▶ _Written task_: Rewrite every line of the items below, substituting "corner piece" for "L-shape" wherever it occurs and leaving everything else untouched.

[Extracted data entries]
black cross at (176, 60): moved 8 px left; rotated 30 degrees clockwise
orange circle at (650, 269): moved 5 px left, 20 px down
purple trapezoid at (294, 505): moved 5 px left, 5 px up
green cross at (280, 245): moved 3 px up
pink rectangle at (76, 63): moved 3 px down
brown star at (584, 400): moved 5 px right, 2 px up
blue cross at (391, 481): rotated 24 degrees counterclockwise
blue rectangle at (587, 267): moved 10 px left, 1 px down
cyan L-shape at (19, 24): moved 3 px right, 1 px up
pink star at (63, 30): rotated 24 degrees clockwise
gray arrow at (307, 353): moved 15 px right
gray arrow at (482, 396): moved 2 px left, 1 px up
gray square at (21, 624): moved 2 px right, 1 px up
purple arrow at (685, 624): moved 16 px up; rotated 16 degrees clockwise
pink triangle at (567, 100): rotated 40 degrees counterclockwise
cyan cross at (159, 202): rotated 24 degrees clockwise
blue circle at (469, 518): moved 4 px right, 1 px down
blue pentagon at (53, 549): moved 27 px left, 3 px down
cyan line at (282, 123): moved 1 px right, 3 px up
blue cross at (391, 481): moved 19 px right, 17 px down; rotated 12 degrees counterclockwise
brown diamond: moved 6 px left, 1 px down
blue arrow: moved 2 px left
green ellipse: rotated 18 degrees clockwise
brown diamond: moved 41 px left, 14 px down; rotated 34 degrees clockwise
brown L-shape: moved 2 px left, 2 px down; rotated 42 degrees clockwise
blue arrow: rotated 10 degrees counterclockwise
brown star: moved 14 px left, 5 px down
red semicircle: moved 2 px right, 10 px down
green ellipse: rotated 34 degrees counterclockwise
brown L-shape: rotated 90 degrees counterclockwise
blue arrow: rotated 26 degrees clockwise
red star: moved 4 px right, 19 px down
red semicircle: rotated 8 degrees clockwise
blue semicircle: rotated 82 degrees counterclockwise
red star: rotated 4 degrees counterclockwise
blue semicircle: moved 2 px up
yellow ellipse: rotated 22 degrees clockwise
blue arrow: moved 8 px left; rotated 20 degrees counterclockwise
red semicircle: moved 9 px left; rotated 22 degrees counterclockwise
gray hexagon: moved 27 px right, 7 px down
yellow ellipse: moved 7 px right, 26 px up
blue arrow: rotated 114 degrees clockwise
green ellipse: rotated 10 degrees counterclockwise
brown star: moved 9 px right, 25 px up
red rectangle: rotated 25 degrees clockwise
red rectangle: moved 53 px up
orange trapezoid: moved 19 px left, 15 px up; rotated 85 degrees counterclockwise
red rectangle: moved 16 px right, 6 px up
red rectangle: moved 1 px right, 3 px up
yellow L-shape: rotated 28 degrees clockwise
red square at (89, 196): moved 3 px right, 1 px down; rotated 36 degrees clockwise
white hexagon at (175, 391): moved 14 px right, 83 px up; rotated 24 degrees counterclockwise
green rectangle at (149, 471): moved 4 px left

▶ _Solution to this exercise_:
black cross at (176, 60): moved 8 px left; rotated 30 degrees clockwise
orange circle at (650, 269): moved 5 px left, 20 px down
purple trapezoid at (294, 505): moved 5 px left, 5 px up
green cross at (280, 245): moved 3 px up
pink rectangle at (76, 63): moved 3 px down
brown star at (584, 400): moved 5 px right, 2 px up
blue cross at (391, 481): rotated 24 degrees counterclockwise
blue rectangle at (587, 267): moved 10 px left, 1 px down
cyan corner piece at (19, 24): moved 3 px right, 1 px up
pink star at (63, 30): rotated 24 degrees clockwise
gray arrow at (307, 353): moved 15 px right
gray arrow at (482, 396): moved 2 px left, 1 px up
gray square at (21, 624): moved 2 px right, 1 px up
purple arrow at (685, 624): moved 16 px up; rotated 16 degrees clockwise
pink triangle at (567, 100): rotated 40 degrees counterclockwise
cyan cross at (159, 202): rotated 24 degrees clockwise
blue circle at (469, 518): moved 4 px right, 1 px down
blue pentagon at (53, 549): moved 27 px left, 3 px down
cyan line at (282, 123): moved 1 px right, 3 px up
blue cross at (391, 481): moved 19 px right, 17 px down; rotated 12 degrees counterclockwise
brown diamond: moved 6 px left, 1 px down
blue arrow: moved 2 px left
green ellipse: rotated 18 degrees clockwise
brown diamond: moved 41 px left, 14 px down; rotated 34 degrees clockwise
brown corner piece: moved 2 px left, 2 px down; rotated 42 degrees clockwise
blue arrow: rotated 10 degrees counterclockwise
brown star: moved 14 px left, 5 px down
red semicircle: moved 2 px right, 10 px down
green ellipse: rotated 34 degrees counterclockwise
brown corner piece: rotated 90 degrees counterclockwise
blue arrow: rotated 26 degrees clockwise
red star: moved 4 px right, 19 px down
red semicircle: rotated 8 degrees clockwise
blue semicircle: rotated 82 degrees counterclockwise
red star: rotated 4 degrees counterclockwise
blue semicircle: moved 2 px up
yellow ellipse: rotated 22 degrees clockwise
blue arrow: moved 8 px left; rotated 20 degrees counterclockwise
red semicircle: moved 9 px left; rotated 22 degrees counterclockwise
gray hexagon: moved 27 px right, 7 px down
yellow ellipse: moved 7 px right, 26 px up
blue arrow: rotated 114 degrees clockwise
green ellipse: rotated 10 degrees counterclockwise
brown star: moved 9 px right, 25 px up
red rectangle: rotated 25 degrees clockwise
red rectangle: moved 53 px up
orange trapezoid: moved 19 px left, 15 px up; rotated 85 degrees counterclockwise
red rectangle: moved 16 px right, 6 px up
red rectangle: moved 1 px right, 3 px up
yellow corner piece: rotated 28 degrees clockwise
red square at (89, 196): moved 3 px right, 1 px down; rotated 36 degrees clockwise
white hexagon at (175, 391): moved 14 px right, 83 px up; rotated 24 degrees counterclockwise
green rectangle at (149, 471): moved 4 px left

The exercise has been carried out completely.